▽
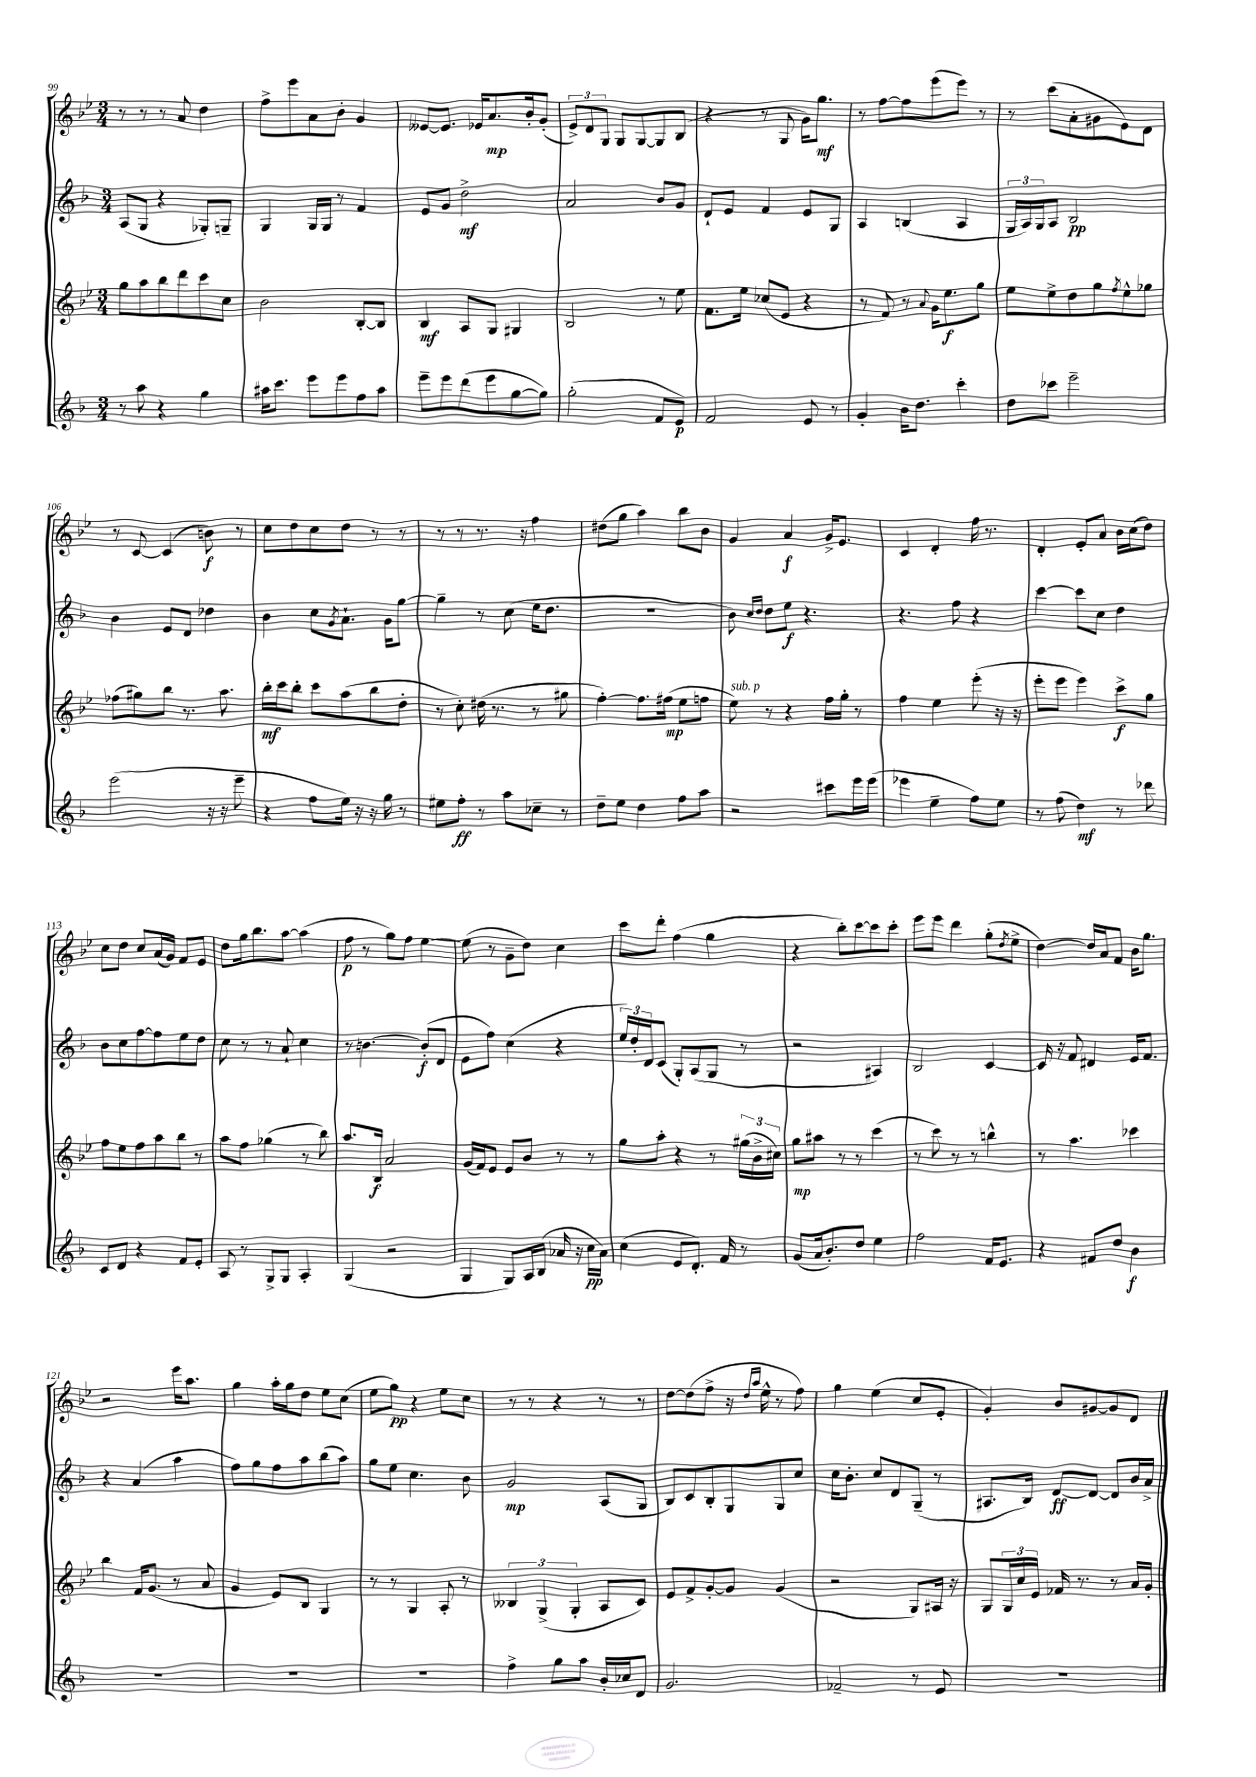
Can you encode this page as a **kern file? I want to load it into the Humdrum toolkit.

**kern	**kern	**kern	**kern
*staff4	*staff3	*staff2	*staff1
*clefG2	*clefG2	*clefG2	*clefG2
*k[b-]	*k[b-e-]	*k[b-]	*k[b-e-]
*M3/4	*M3/4	*M3/4	*M3/4
8r	8gg	(8A	8r
8aa	8aa	8G	8r
4r	8bb-	4r	8r
.	8ddd	.	8a
4gg	8ccc	8G-')	4dd
.	8cc	8G~	.
=	=	=	=
16aa#	2b-	4G	8ff^
8.ccc	.	.	.
.	.	.	8eee-
8eee	.	16G	8a
.	.	16G	.
8eee	.	8r	8b-'
8ff	[8B-'	4f	4g
8aa#	8B-]	.	.
=	=	=	=
8eee~	4B-	8e	[8e--
8eee	.	8g	8.e--]
(8ddd	8A	2dd^	.
.	.	.	16e-
8eee	8G	.	8.a
[8gg	4G#	.	.
.	.	.	16b-'
8gg])	.	.	(8g'
=	=	=	=
(2gg'	2B-	2a	12e-^)
.	.	.	12d
.	.	.	12G
.	.	.	8G
.	.	.	[8G
8f	8r	8b-	8G]
8e)	8ee-	8g	(8B-
=	=	=	=
2f	8.f	8d`	4r
.	.	8e	.
.	16ee-	.	.
.	(8cc-	4f	8r
.	8e-	.	8G
8e	4r	8e	16g)
.	.	.	8.gg
8r	.	8G	.
=	=	=	=
4g'	8r	4A	8r
.	8f)	.	[8ff
16b-	8r	(4B	8ff]
8.dd	.	.	.
.	8qqa	.	.
.	16g	.	(8eee-
.	8.ee-	.	.
4ccc'	.	4A	8eee-)
.	8gg	.	8r
=	=	=	=
8dd	8ee-	24G	8r
.	.	24A)	.
.	.	24G	.
8ccc-	8ee-^	8A	(8ccc
2eee~	8dd	2B-	8a'
.	8gg	.	8g#
.	8qff	.	.
.	8ee-^^	.	8e-)
.	8gg-	.	8d
=	=	=	=
(2eee	(8ff-	4b-	8r
.	8gg#)	.	[8c
.	8bb-	8e	(4c]
.	8.r	8d	.
16r	.	4dd-	8b)
16r	8.aa	.	.
8eee~	.	.	8r
=	=	=	=
4r	16bb-'	4b-	8cc
.	16ccc	.	.
.	8bb-'	.	8dd
8ff	8ccc	8cc	8cc
.	.	8qg	.
16ee)	(8aa	8.a`	8dd
16r	.	.	.
16r	8bb-	.	8r
16gg	.	16g	.
8r	8dd'	[8gg	8r
=	=	=	=
8ee#	8r	4gg~]	8r
8ff'	8cc')	.	8r
8r	(16dd#	8r	8.r
.	8.r	.	.
8aa	.	(8cc	.
.	.	.	16r
8cc-~	8r	16ee	4ff
.	.	8.dd	.
8r	8gg#	.	.
=	=	=	=
8dd~	[4ff')	2.r	(8dd#
8ee	.	.	8gg
4dd	8.ff]	.	4aa)
.	(16ff#	.	.
8ff	8ee-	.	8bb-
8aa	8ff	.	8b-
=	=	=	=
2r	8ee-)	8b-)	4g
.	.	16qqcc	.
.	.	16qqdd	.
.	8r	8dd	.
.	4r	8ee	4a
.	.	4.r	.
8ccc#	16ff	.	16g^
.	16gg'	.	8.e-
16eee	8r	.	.
(16eee	.	.	.
=	=	=	=
4eee-	4ff	4.r	4c
4ee~	4ee-	.	4d'
.	.	8ff	.
8ff)	(8eee-'	4r	16ff
.	.	.	8.r
8ee	16r	.	.
.	16r	.	.
=	=	=	=
8r	8eee-'	[4ccc	4d'
(8ff	8eee-	.	.
4dd)	4eee-)	8ccc]	8e-'
.	.	8cc	8a
8r	8ccc^	4dd	16b-
.	.	.	(16cc
8ddd-	8gg	.	8dd)
=	=	=	=
8c	8ff	8b-	8cc
8d	8ee-	8cc	8dd
4r	8ff	[8ff	8cc
.	8aa	8ff]	(16a
.	.	.	16g)
8f	8bb-	8ee	8f
8e'	8r	8dd	8e-
=	=	=	=
8A	8aa	8cc	8dd
8r	8ff	8r	16gg
.	.	.	8.bb-
8G^	(4gg-	8r	.
8G	.	8a`	[8aa
4A'	8r	4cc	(4aa]
.	8bb-)	.	.
=	=	=	=
(4G	8.aa	8r	8ff
.	.	[4.b	8r
.	16B-	.	.
2r	2a	.	8gg)
.	.	.	8ff
.	.	(8b']	[4ee-
.	.	8d	.
=	=	=	=
4G	(16g	8e	(8ee-]
.	16f)	.	.
.	8e-	8ff)	8r
8G)	8e-	(4cc	8g~
16A	8b-	.	8dd)
(16B-	.	.	.
16a-	8r	4r	4cc
16r	.	.	.
16cc	8r	.	.
16a-)	.	.	.
=	=	=	=
(4cc	8gg	24ee)	8ccc
.	.	24dd'	.
.	.	24d	.
.	8aa'	(8c	8ddd'
8e	4r	8G')	(4ff
8.d')	.	(8A	.
.	8r	8G	4gg
16f	.	.	.
8r	(24gg#	8r	.
.	24b-^	.	.
.	24cc#)	.	.
=	=	=	=
(8g	8gg	2r	4r
16a	8aa#	.	.
8.b-')	.	.	.
.	8r	.	8bb-')
8dd	8r	.	[8ccc
4ee	(4ccc	4A#)	8ccc]
.	.	.	8ccc'
=	=	=	=
2ff	8r	2B-	8eee-
.	8ccc)	.	8eee-
.	8r	.	4ddd
.	8r	.	.
16f	4bb^^	[4c	(8gg'
8.e	.	.	.
.	.	.	8qdd
.	.	.	8ee-^
=	=	=	=
4r	8r	16c]	[4dd)
.	.	16r	.
.	4.aa	8f	.
8f#	.	4d#	16dd]
.	.	.	16a
8dd	.	.	8f
4b-	4ccc-	16e	16b-
.	.	8.f	8.gg
=	=	=	=
2.r	4bb-	4r	2r
.	16f	(4a	.
.	(8.g	.	.
.	8r	4aa	16eee-
.	.	.	8.aa
.	8a	.	.
=	=	=	=
2.r	4g	8ff)	4gg
.	.	8gg	.
.	8e-)	8ff	16aa'
.	.	.	16gg
.	8B-	8aa	8dd
.	4G	(8bb-	8ee-
.	.	8aa)	(8cc
=	=	=	=
2.r	8r	8gg	8ee-
.	8r	8ee	8gg)
.	4G	4.cc	4r
.	8A'	.	8ee-
.	8r	8b-	8cc
=	=	=	=
4ff^	6B--	2g	8r
.	.	.	8r
.	(6G^	.	.
8gg	.	.	4r
.	6G'	.	.
8aa	.	.	.
16b-'	8A	(8A	8r
16cc-	.	.	.
8d	8c)	8G	8r
=	=	=	=
2.g	8e-	8B-)	[8dd
.	8f^	8c	(8dd]
.	[8g'	8B-'	8ff^
.	8g]	8G	16r
.	.	.	16qqdd
.	.	.	16qqaa
.	.	.	16ee-^^
.	(4g	8G	8r
.	.	8cc	8ff)
=	=	=	=
2f-~	2r	16cc	4gg
.	.	8.b-'	.
.	.	8cc	(4ee-
.	.	8d	.
8r	8G)	(8G~	8cc
8e	16A#	8r	8e-'
.	16r	.	.
=	=	=	=
2.r	8G	8.A#	4g')
.	24G	.	.
.	24cc	.	.
.	.	16B-)	.
.	24e-	.	.
.	16f-	[8d	8b-
.	8.r	.	.
.	.	8d_	[8g#
.	8r	8d]	8g#]
.	16a	16b-	8d
.	16g'	16a^	.
==	==	==	==
*-	*-	*-	*-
△
INSTRUCTIONS FOR THE TASK: Pick out every line of the material that contains the string "kern", and copy each one. Match case exactly.

ANSWER BELOW:
Can you encode this page as a **kern file? I want to load it into the Humdrum toolkit.
**kern	**kern	**kern	**kern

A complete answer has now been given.